# RECORDS SHOWN:
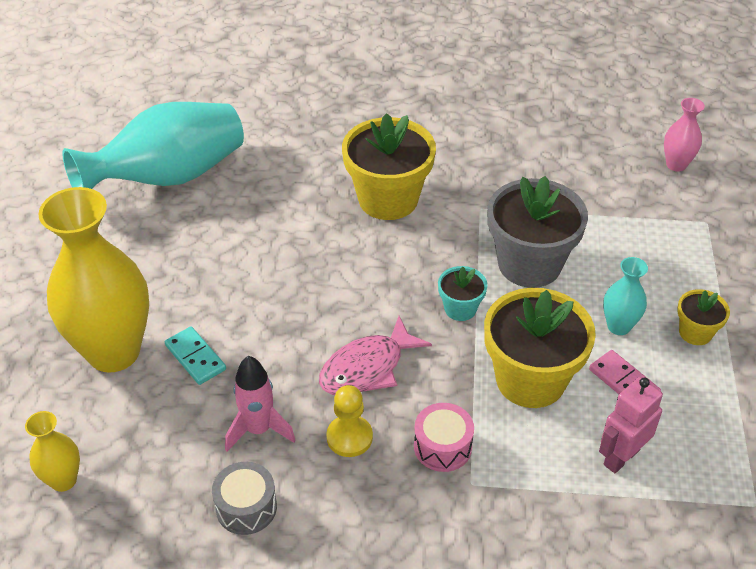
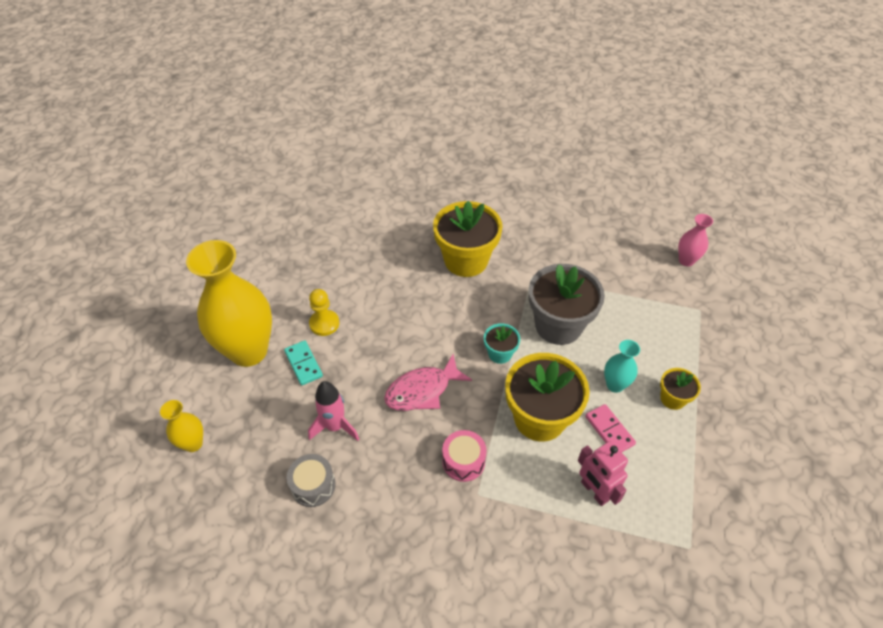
camera: 10 degrees right, 5 degrees up
(169, 177) = (316, 223): turquoise vase -> none
(349, 437) = (398, 443): yellow pawn -> yellow pawn (324, 323)
(621, 457) = (594, 491): pink robot -> pink robot turned 90 degrees counterclockwise

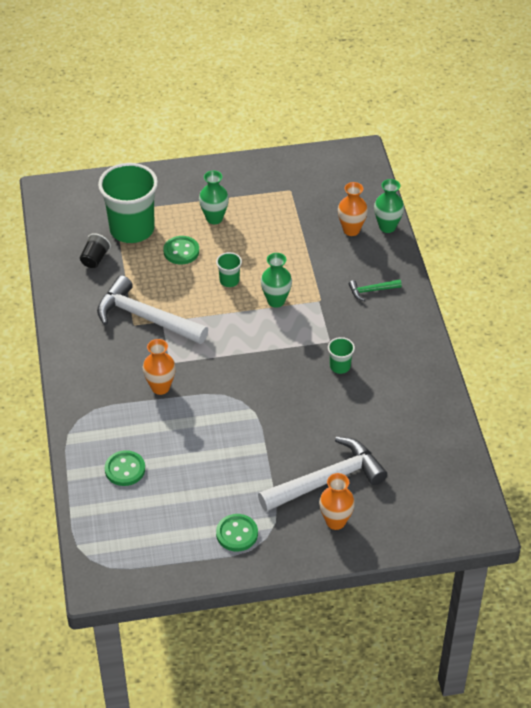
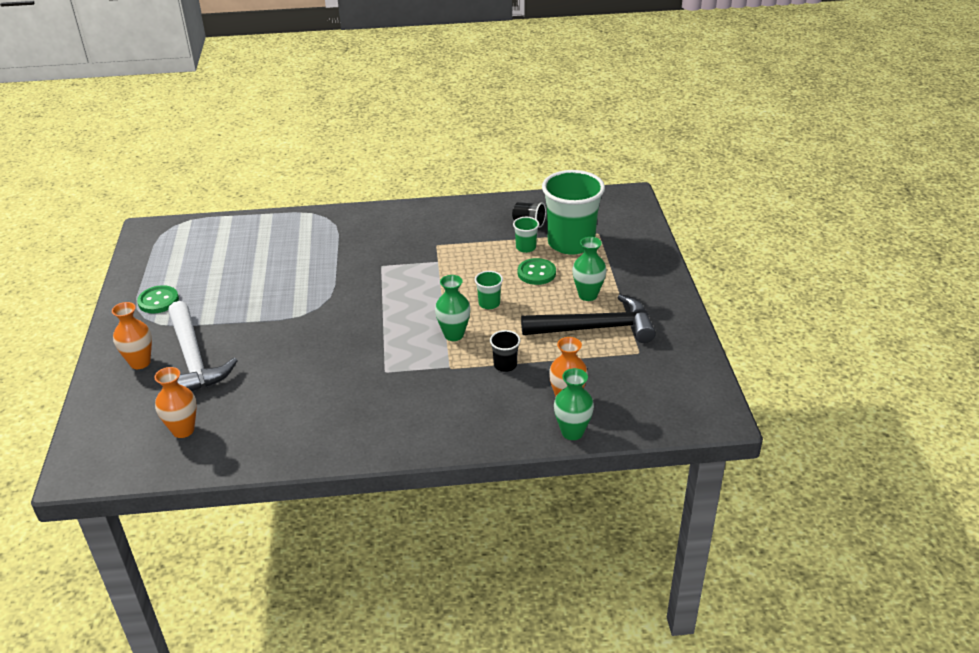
camera: 95 degrees right, 10 degrees down
(125, 469) = (260, 241): green button -> none
(145, 318) = (444, 251): white hammer -> none
(160, 387) = (350, 260): orange vase -> orange vase (183, 430)
(260, 214) = (596, 328): none -> black hammer
(313, 266) = (505, 365): none -> black cup
(340, 366) = (345, 377): green cup -> green cup (526, 247)
(371, 291) = (459, 410): green hammer -> none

# TASK STATEMENT:
Copy out the listing above in full and keep the pictures out.

# RESPONSE BELOW:
camera: 10 degrees right, 5 degrees up
(169, 177) = (316, 223): turquoise vase -> none
(349, 437) = (398, 443): yellow pawn -> yellow pawn (324, 323)
(621, 457) = (594, 491): pink robot -> pink robot turned 90 degrees counterclockwise

camera: 95 degrees right, 10 degrees down
(125, 469) = (260, 241): green button -> none
(145, 318) = (444, 251): white hammer -> none
(160, 387) = (350, 260): orange vase -> orange vase (183, 430)
(260, 214) = (596, 328): none -> black hammer
(313, 266) = (505, 365): none -> black cup
(340, 366) = (345, 377): green cup -> green cup (526, 247)
(371, 291) = (459, 410): green hammer -> none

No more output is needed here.